> [Exercise objective]
Would you repeat the entries below exactly and omit the pictures?
○ ○ ○ ○
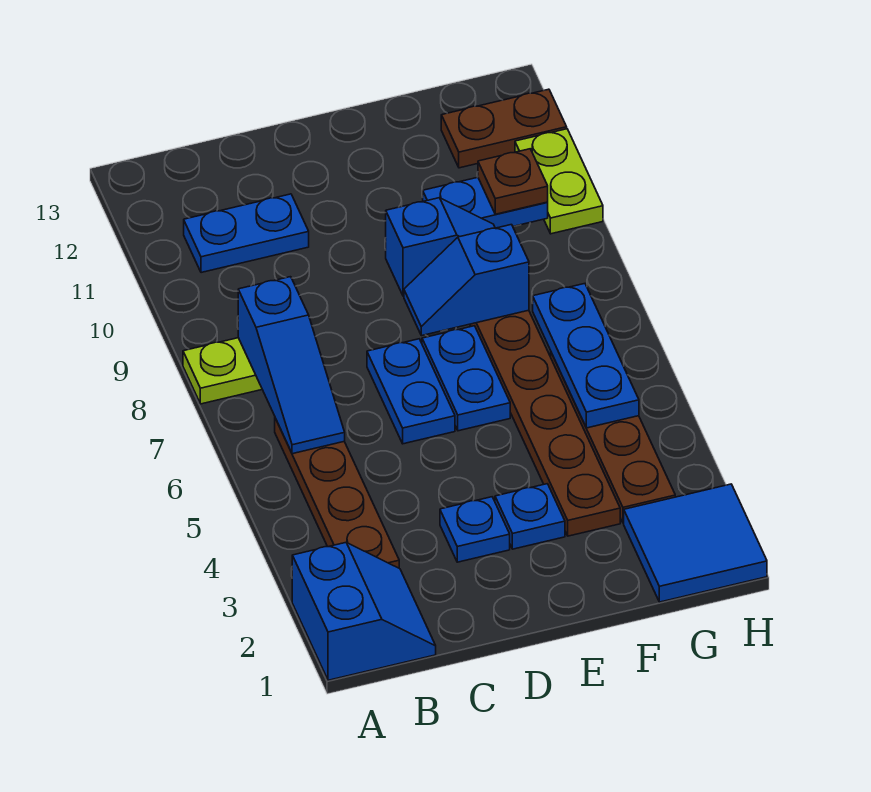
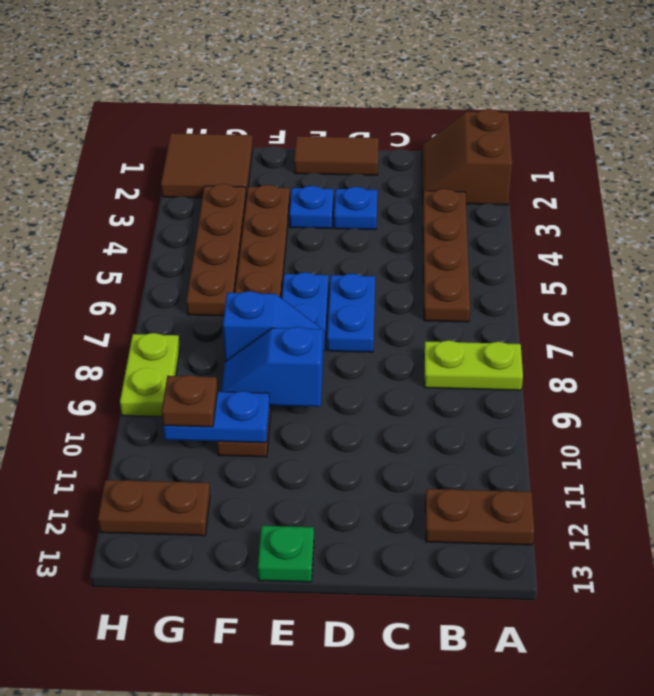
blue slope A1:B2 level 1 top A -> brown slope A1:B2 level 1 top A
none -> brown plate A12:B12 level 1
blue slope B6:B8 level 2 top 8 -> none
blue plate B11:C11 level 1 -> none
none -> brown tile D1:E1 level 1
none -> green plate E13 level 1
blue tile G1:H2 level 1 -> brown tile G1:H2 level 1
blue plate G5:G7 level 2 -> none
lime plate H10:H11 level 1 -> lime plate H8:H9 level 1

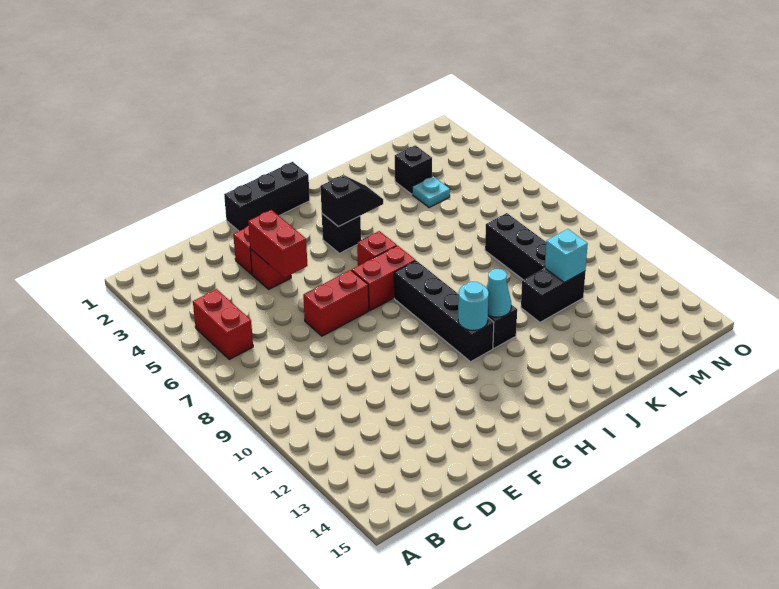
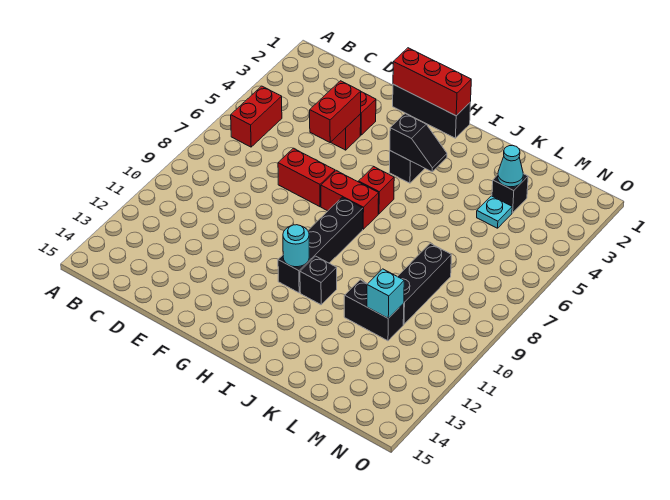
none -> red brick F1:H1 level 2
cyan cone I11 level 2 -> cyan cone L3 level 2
○ ○ ○ ○
> [Answer space]
blue slope A1:B2 level 1 top A -> brown slope A1:B2 level 1 top A
none -> brown plate A12:B12 level 1
blue slope B6:B8 level 2 top 8 -> none
blue plate B11:C11 level 1 -> none
none -> brown tile D1:E1 level 1
none -> green plate E13 level 1
blue tile G1:H2 level 1 -> brown tile G1:H2 level 1
blue plate G5:G7 level 2 -> none
lime plate H10:H11 level 1 -> lime plate H8:H9 level 1

none -> red brick F1:H1 level 2
cyan cone I11 level 2 -> cyan cone L3 level 2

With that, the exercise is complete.